--- Information supplied Enclosed Below ---

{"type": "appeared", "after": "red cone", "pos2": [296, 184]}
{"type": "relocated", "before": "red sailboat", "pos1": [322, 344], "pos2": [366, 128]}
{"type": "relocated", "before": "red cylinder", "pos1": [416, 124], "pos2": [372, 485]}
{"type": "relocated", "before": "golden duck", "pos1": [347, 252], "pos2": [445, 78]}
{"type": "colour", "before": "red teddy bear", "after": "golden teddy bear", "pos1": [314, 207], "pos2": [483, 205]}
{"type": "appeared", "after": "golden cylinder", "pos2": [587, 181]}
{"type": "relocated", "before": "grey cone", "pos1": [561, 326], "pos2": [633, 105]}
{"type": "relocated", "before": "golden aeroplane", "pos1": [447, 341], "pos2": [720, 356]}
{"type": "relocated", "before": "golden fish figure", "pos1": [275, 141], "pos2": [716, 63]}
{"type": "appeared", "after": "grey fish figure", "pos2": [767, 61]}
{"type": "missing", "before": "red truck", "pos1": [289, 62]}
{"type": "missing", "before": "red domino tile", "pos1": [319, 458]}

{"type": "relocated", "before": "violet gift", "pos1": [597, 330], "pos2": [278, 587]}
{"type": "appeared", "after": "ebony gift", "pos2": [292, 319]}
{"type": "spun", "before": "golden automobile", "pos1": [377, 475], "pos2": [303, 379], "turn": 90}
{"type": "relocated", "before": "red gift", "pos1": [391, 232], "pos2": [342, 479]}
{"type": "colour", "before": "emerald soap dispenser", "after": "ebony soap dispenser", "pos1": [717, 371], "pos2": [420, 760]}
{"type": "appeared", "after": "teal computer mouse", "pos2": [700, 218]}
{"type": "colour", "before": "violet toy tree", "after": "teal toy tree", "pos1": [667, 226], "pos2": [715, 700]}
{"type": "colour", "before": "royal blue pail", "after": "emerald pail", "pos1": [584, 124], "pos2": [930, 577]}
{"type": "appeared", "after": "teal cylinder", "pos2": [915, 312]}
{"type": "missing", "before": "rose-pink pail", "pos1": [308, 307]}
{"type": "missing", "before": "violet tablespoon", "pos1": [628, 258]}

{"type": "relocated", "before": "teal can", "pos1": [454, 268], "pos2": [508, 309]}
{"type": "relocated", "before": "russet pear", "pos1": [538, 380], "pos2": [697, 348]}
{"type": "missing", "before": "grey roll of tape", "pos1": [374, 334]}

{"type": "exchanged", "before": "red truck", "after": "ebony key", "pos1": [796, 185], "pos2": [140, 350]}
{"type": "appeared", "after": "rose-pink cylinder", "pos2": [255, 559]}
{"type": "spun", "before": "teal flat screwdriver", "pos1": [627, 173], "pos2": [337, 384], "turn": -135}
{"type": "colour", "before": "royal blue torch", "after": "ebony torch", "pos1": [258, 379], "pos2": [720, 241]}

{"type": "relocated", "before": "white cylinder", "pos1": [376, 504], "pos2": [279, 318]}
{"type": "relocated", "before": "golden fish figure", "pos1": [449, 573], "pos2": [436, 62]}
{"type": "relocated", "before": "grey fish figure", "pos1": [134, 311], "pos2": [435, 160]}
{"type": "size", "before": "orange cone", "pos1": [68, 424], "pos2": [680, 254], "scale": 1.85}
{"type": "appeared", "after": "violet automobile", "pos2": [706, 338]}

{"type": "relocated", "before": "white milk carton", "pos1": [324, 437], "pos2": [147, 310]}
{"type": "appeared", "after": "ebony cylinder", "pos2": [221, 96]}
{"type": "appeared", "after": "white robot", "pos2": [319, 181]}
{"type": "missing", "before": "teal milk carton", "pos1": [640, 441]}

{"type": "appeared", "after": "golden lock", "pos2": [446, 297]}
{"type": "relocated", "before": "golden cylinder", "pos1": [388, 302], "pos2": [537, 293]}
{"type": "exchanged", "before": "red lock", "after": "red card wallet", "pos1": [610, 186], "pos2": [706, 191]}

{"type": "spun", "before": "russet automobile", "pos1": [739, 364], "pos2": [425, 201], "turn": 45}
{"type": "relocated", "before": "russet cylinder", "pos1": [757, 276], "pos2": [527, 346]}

--- End of Enclosed Information supplied ---

Each line of the data above should appear again in your answer, exactly as given.

{"type": "appeared", "after": "red cone", "pos2": [296, 184]}
{"type": "relocated", "before": "red sailboat", "pos1": [322, 344], "pos2": [366, 128]}
{"type": "relocated", "before": "red cylinder", "pos1": [416, 124], "pos2": [372, 485]}
{"type": "relocated", "before": "golden duck", "pos1": [347, 252], "pos2": [445, 78]}
{"type": "colour", "before": "red teddy bear", "after": "golden teddy bear", "pos1": [314, 207], "pos2": [483, 205]}
{"type": "appeared", "after": "golden cylinder", "pos2": [587, 181]}
{"type": "relocated", "before": "grey cone", "pos1": [561, 326], "pos2": [633, 105]}
{"type": "relocated", "before": "golden aeroplane", "pos1": [447, 341], "pos2": [720, 356]}
{"type": "relocated", "before": "golden fish figure", "pos1": [275, 141], "pos2": [716, 63]}
{"type": "appeared", "after": "grey fish figure", "pos2": [767, 61]}
{"type": "missing", "before": "red truck", "pos1": [289, 62]}
{"type": "missing", "before": "red domino tile", "pos1": [319, 458]}

{"type": "relocated", "before": "violet gift", "pos1": [597, 330], "pos2": [278, 587]}
{"type": "appeared", "after": "ebony gift", "pos2": [292, 319]}
{"type": "spun", "before": "golden automobile", "pos1": [377, 475], "pos2": [303, 379], "turn": 90}
{"type": "relocated", "before": "red gift", "pos1": [391, 232], "pos2": [342, 479]}
{"type": "colour", "before": "emerald soap dispenser", "after": "ebony soap dispenser", "pos1": [717, 371], "pos2": [420, 760]}
{"type": "appeared", "after": "teal computer mouse", "pos2": [700, 218]}
{"type": "colour", "before": "violet toy tree", "after": "teal toy tree", "pos1": [667, 226], "pos2": [715, 700]}
{"type": "colour", "before": "royal blue pail", "after": "emerald pail", "pos1": [584, 124], "pos2": [930, 577]}
{"type": "appeared", "after": "teal cylinder", "pos2": [915, 312]}
{"type": "missing", "before": "rose-pink pail", "pos1": [308, 307]}
{"type": "missing", "before": "violet tablespoon", "pos1": [628, 258]}

{"type": "relocated", "before": "teal can", "pos1": [454, 268], "pos2": [508, 309]}
{"type": "relocated", "before": "russet pear", "pos1": [538, 380], "pos2": [697, 348]}
{"type": "missing", "before": "grey roll of tape", "pos1": [374, 334]}

{"type": "exchanged", "before": "red truck", "after": "ebony key", "pos1": [796, 185], "pos2": [140, 350]}
{"type": "appeared", "after": "rose-pink cylinder", "pos2": [255, 559]}
{"type": "spun", "before": "teal flat screwdriver", "pos1": [627, 173], "pos2": [337, 384], "turn": -135}
{"type": "colour", "before": "royal blue torch", "after": "ebony torch", "pos1": [258, 379], "pos2": [720, 241]}

{"type": "relocated", "before": "white cylinder", "pos1": [376, 504], "pos2": [279, 318]}
{"type": "relocated", "before": "golden fish figure", "pos1": [449, 573], "pos2": [436, 62]}
{"type": "relocated", "before": "grey fish figure", "pos1": [134, 311], "pos2": [435, 160]}
{"type": "size", "before": "orange cone", "pos1": [68, 424], "pos2": [680, 254], "scale": 1.85}
{"type": "appeared", "after": "violet automobile", "pos2": [706, 338]}

{"type": "relocated", "before": "white milk carton", "pos1": [324, 437], "pos2": [147, 310]}
{"type": "appeared", "after": "ebony cylinder", "pos2": [221, 96]}
{"type": "appeared", "after": "white robot", "pos2": [319, 181]}
{"type": "missing", "before": "teal milk carton", "pos1": [640, 441]}

{"type": "appeared", "after": "golden lock", "pos2": [446, 297]}
{"type": "relocated", "before": "golden cylinder", "pos1": [388, 302], "pos2": [537, 293]}
{"type": "exchanged", "before": "red lock", "after": "red card wallet", "pos1": [610, 186], "pos2": [706, 191]}

{"type": "spun", "before": "russet automobile", "pos1": [739, 364], "pos2": [425, 201], "turn": 45}
{"type": "relocated", "before": "russet cylinder", "pos1": [757, 276], "pos2": [527, 346]}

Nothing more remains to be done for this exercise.